» WHAT YOU NEED TO DO
Beginning with the line that has "R1: 6.8k (GND, U1/RST) -> 6.8k (+3V3, GND)", write out each line down to the end of the records below exactly, and include no pictures.

Stored items from a collection:
================================

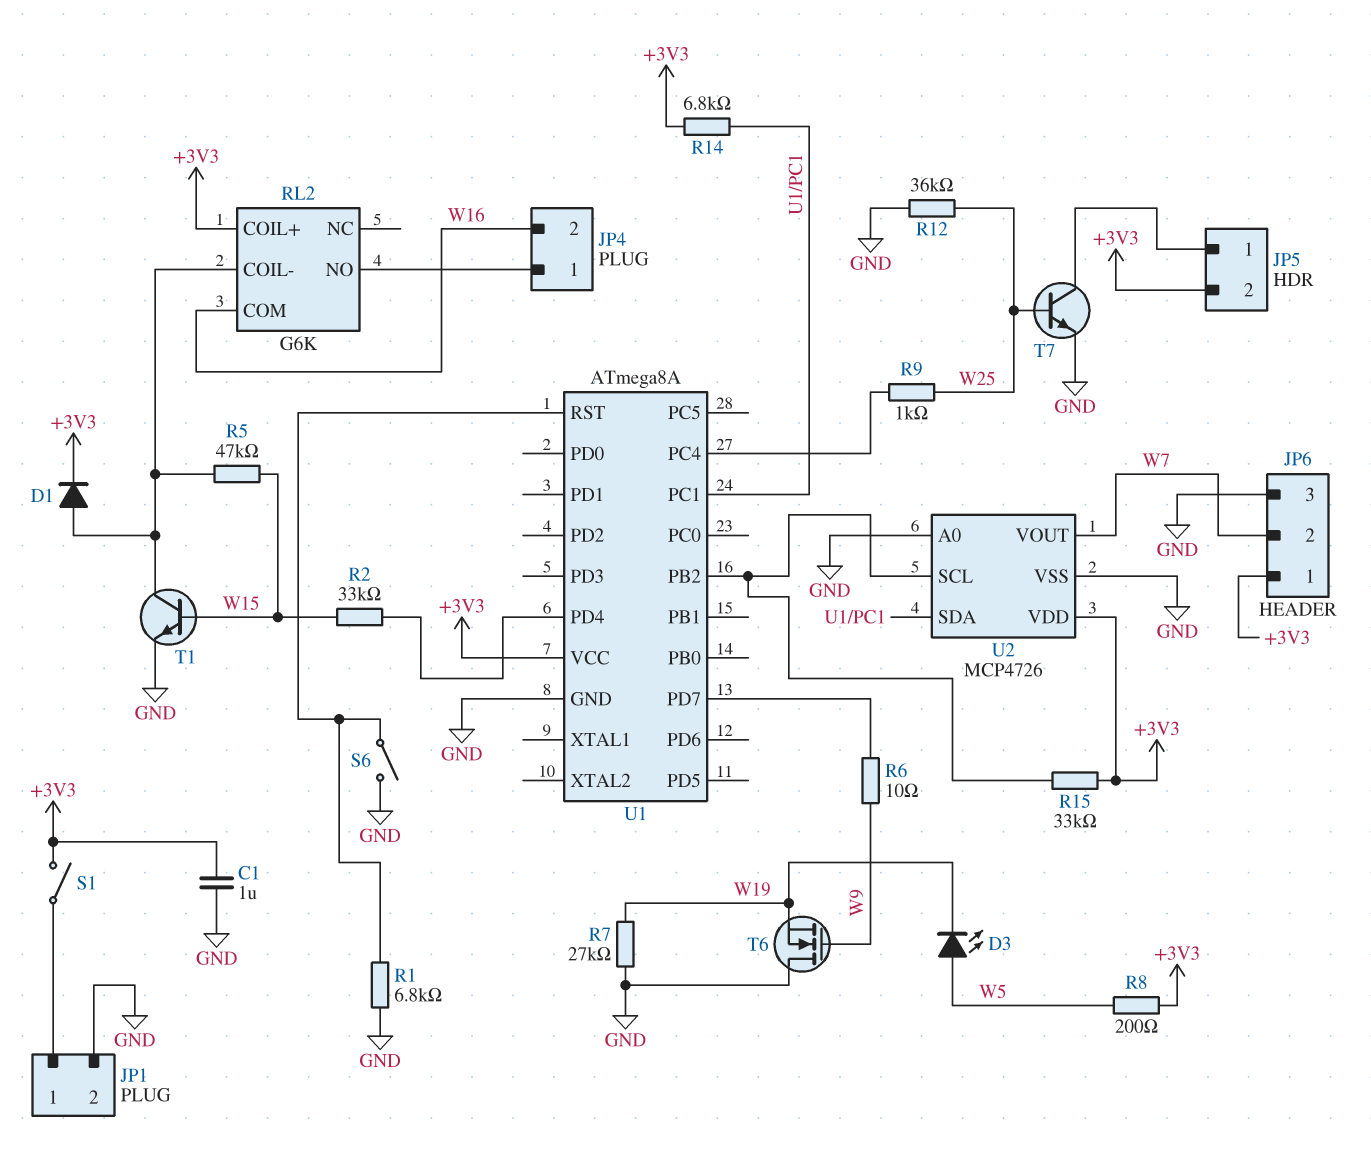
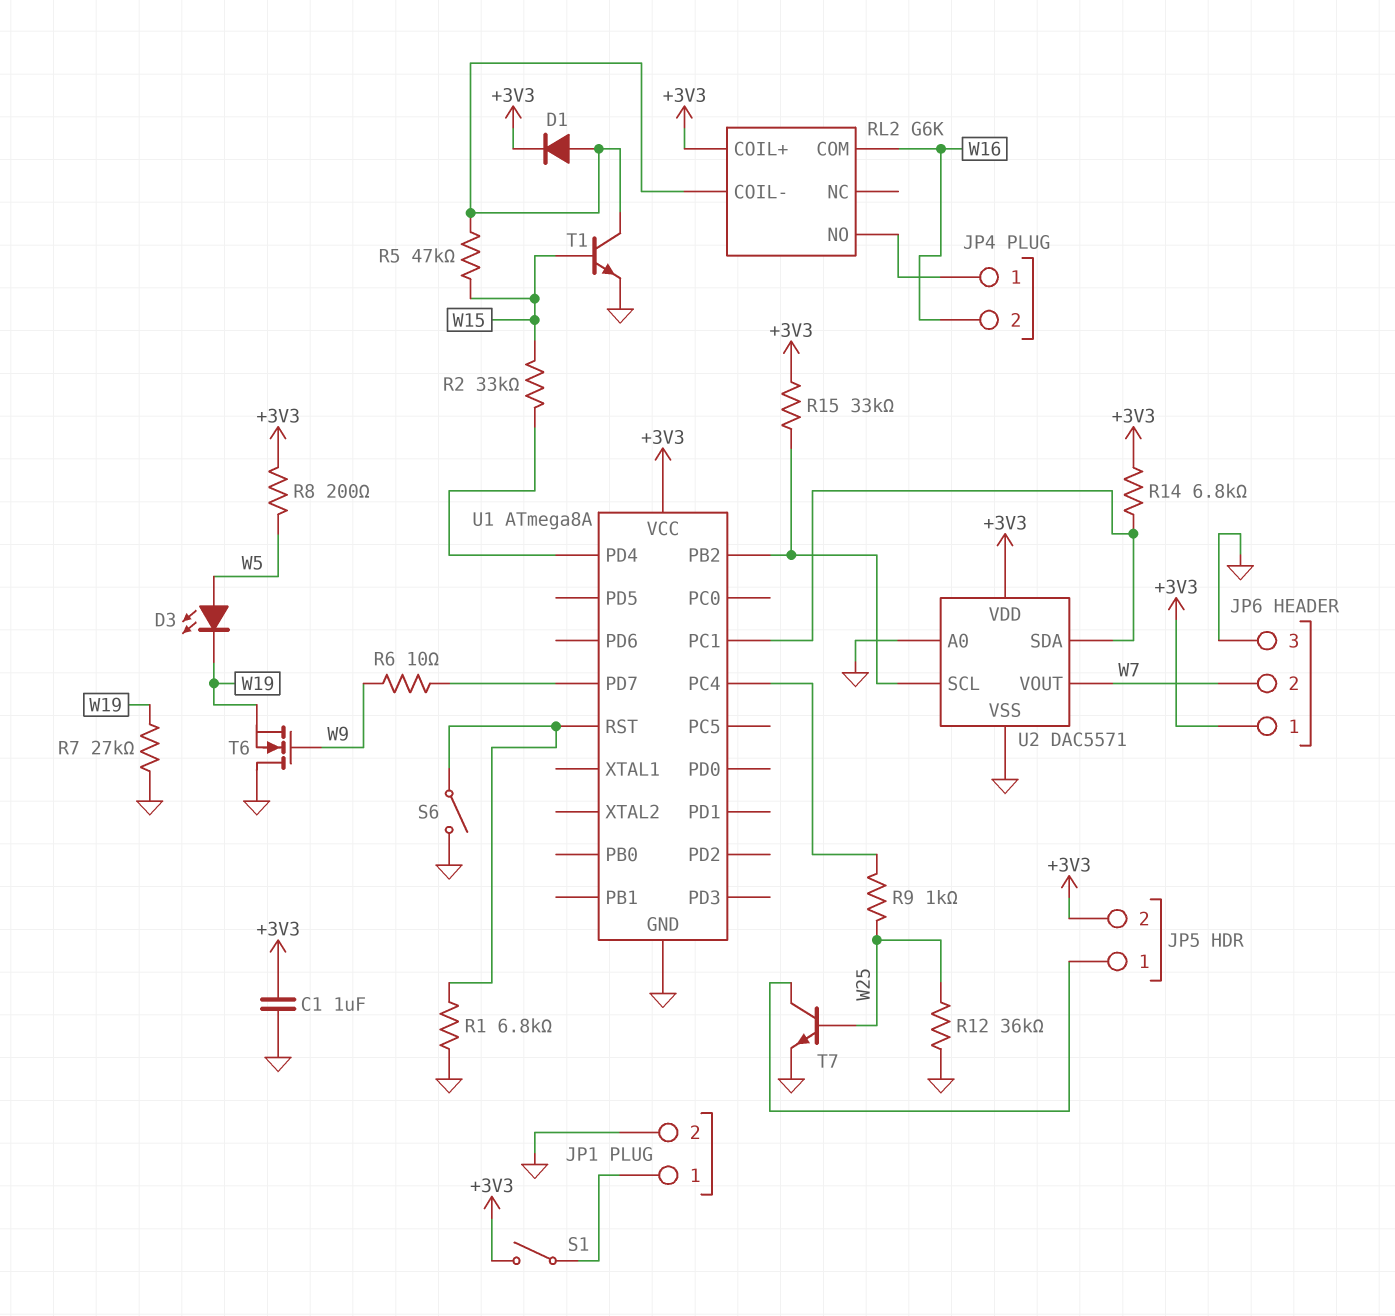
U2: MCP4726 -> DAC5571

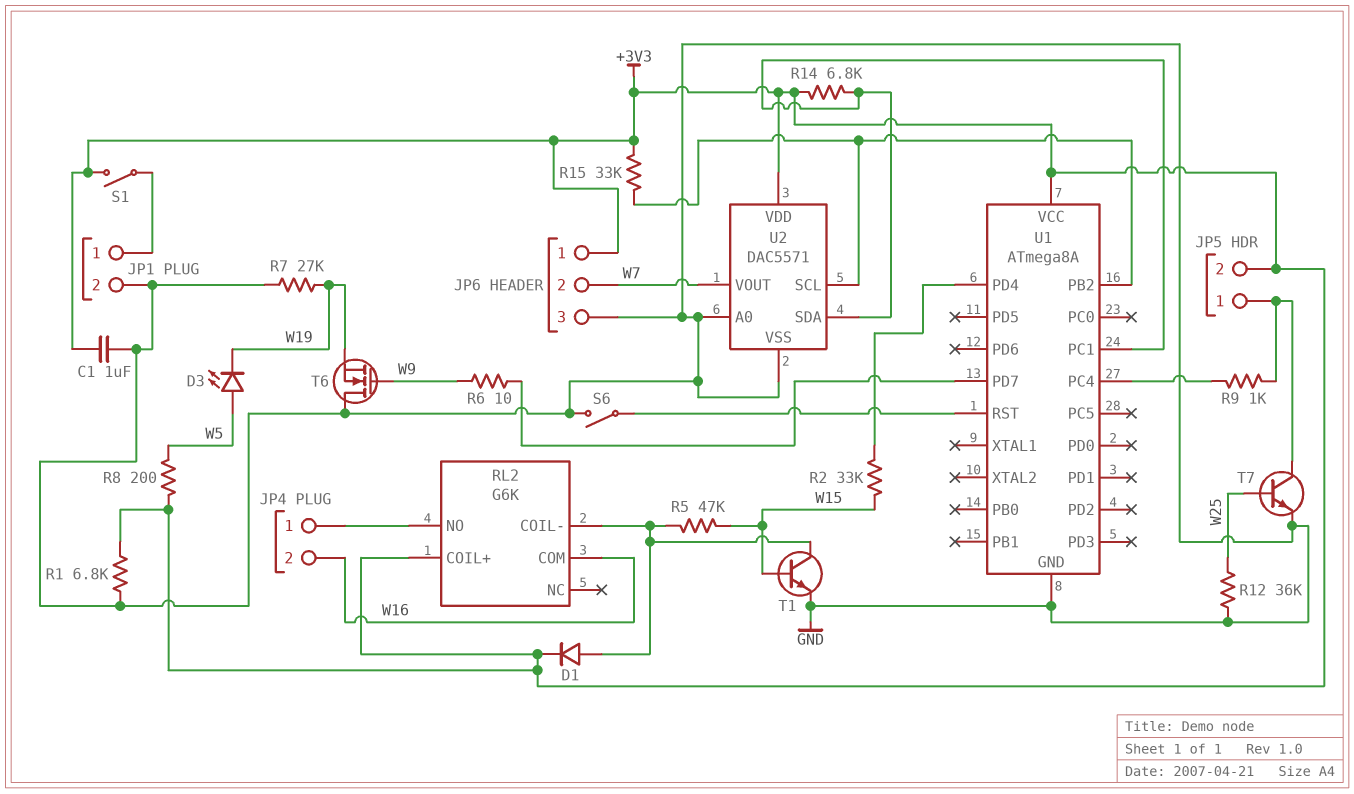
R1: 6.8k (GND, U1/RST) -> 6.8k (+3V3, GND)
R9: 1k (U1/PC4, W25) -> 1k (JP5/1, U1/PC4)

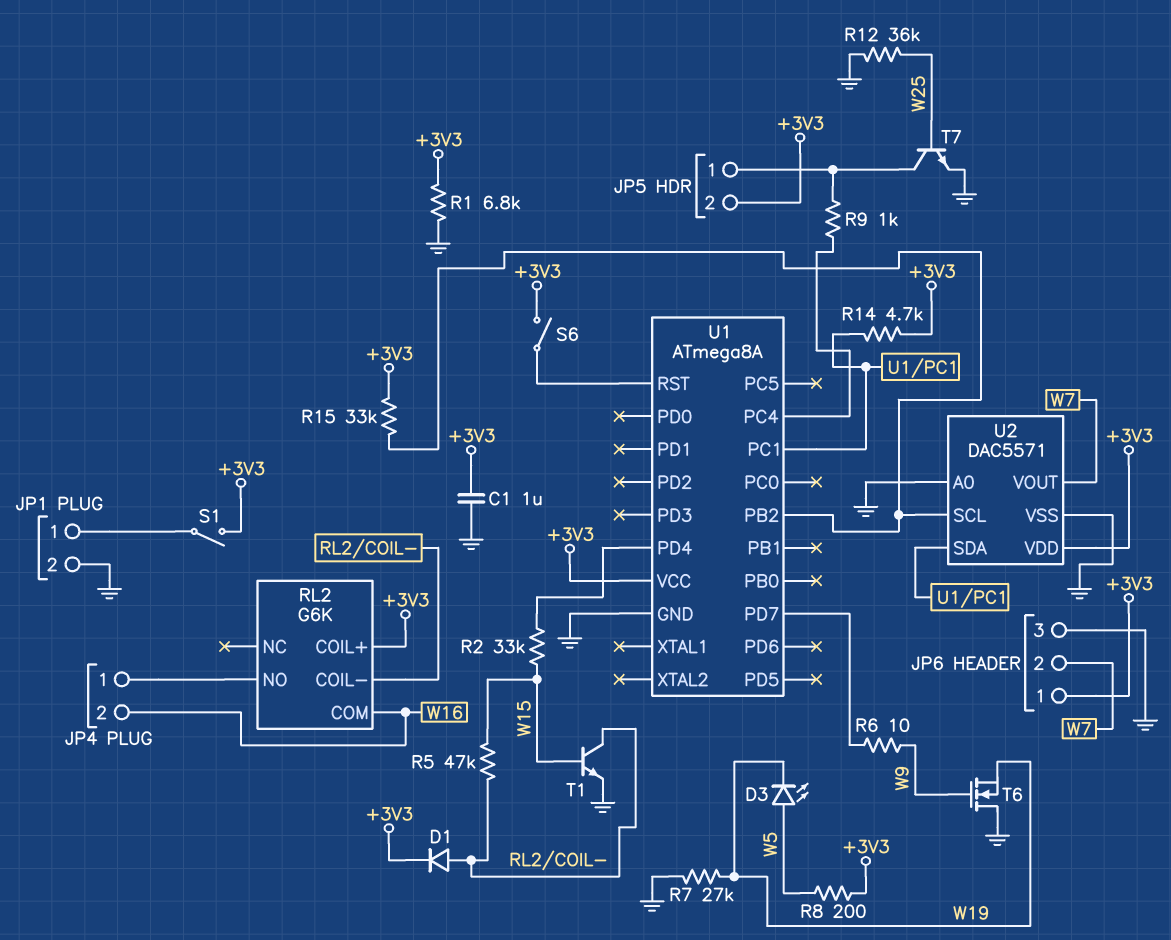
R14: 6.8k (+3V3, U1/PC1) -> 4.7k (+3V3, U1/PC1)
S6: switch (GND, U1/RST) -> switch (+3V3, U1/RST)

================================

» TASK SOLUTION
R1: 6.8k (GND, U1/RST) -> 6.8k (+3V3, GND)
R9: 1k (U1/PC4, W25) -> 1k (JP5/1, U1/PC4)

R14: 6.8k (+3V3, U1/PC1) -> 4.7k (+3V3, U1/PC1)
S6: switch (GND, U1/RST) -> switch (+3V3, U1/RST)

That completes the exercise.